§ WORK REQUIRED:
Transcribe each entry below exactly. Pictures do not go in the copy.

[Drawing change detection data]
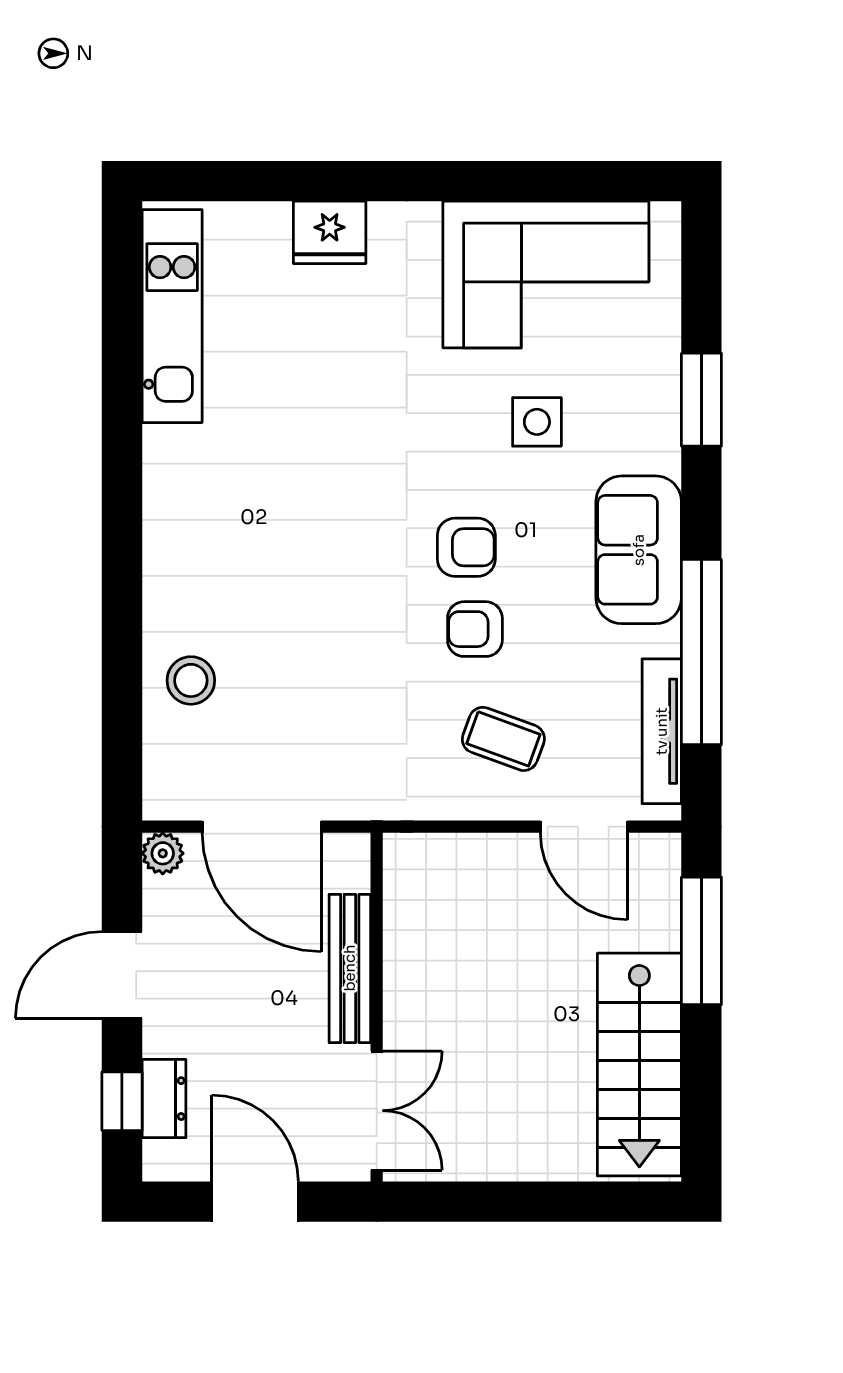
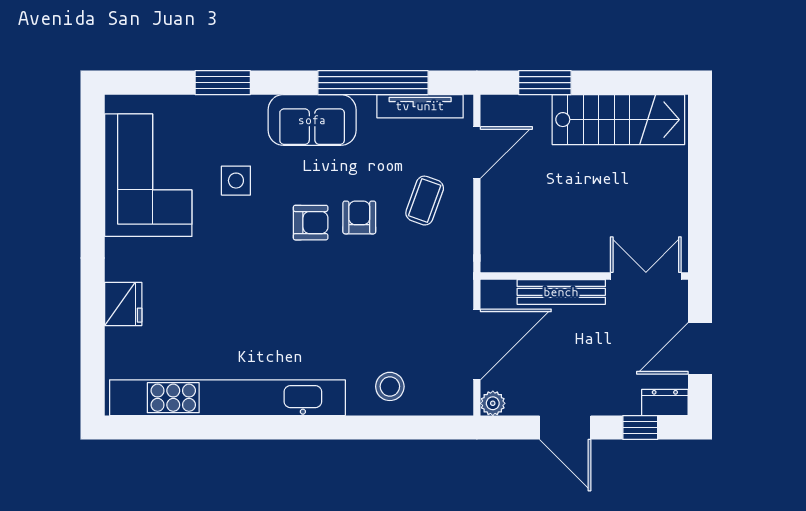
kitchen unit: (172, 316) -> (227, 398), width x1.86
armchair: (466, 547) -> (311, 223), turned 90
armchair: (475, 629) -> (359, 217), turned 180
window: (701, 941) -> (545, 83), width x0.69
dresser: (164, 1099) -> (665, 402), moved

§ REPLY TO THE EXERCISE:
kitchen unit: (172, 316) -> (227, 398), width x1.86
armchair: (466, 547) -> (311, 223), turned 90
armchair: (475, 629) -> (359, 217), turned 180
window: (701, 941) -> (545, 83), width x0.69
dresser: (164, 1099) -> (665, 402), moved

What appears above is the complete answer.